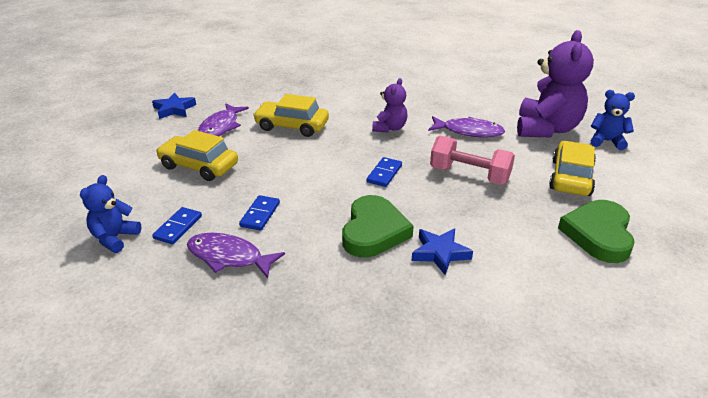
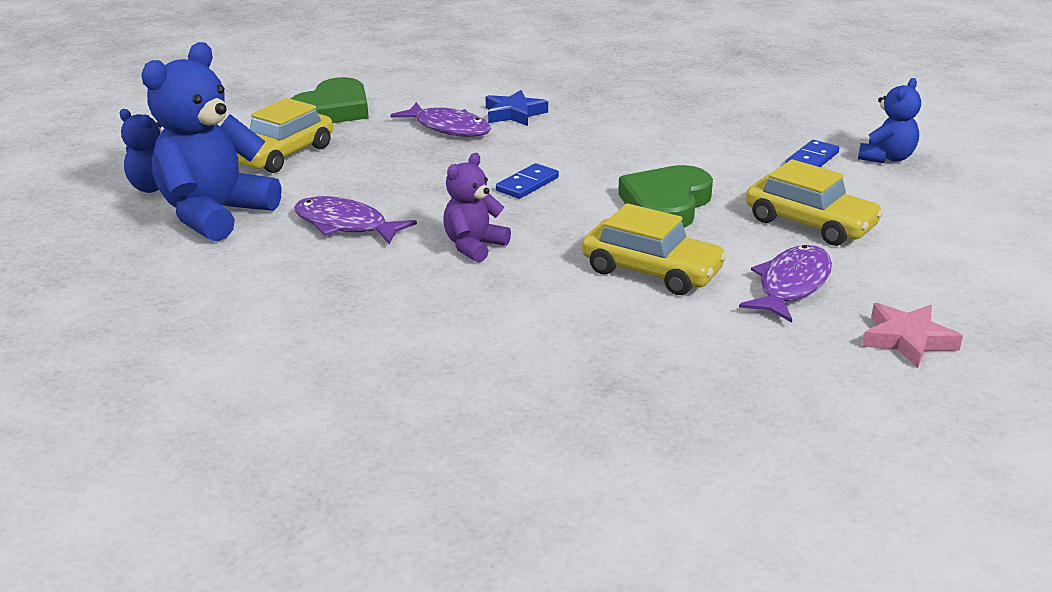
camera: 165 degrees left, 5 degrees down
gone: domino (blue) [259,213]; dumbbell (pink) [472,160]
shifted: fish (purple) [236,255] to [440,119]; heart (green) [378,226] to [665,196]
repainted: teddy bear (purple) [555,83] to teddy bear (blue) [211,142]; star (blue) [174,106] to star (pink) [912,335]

◆ ACTION ITEM:
Restate the data word for word and exclude every picture.

◆ RESULT OF THIS TASK:
camera: 165 degrees left, 5 degrees down
gone: domino (blue) [259,213]; dumbbell (pink) [472,160]
shifted: fish (purple) [236,255] to [440,119]; heart (green) [378,226] to [665,196]
repainted: teddy bear (purple) [555,83] to teddy bear (blue) [211,142]; star (blue) [174,106] to star (pink) [912,335]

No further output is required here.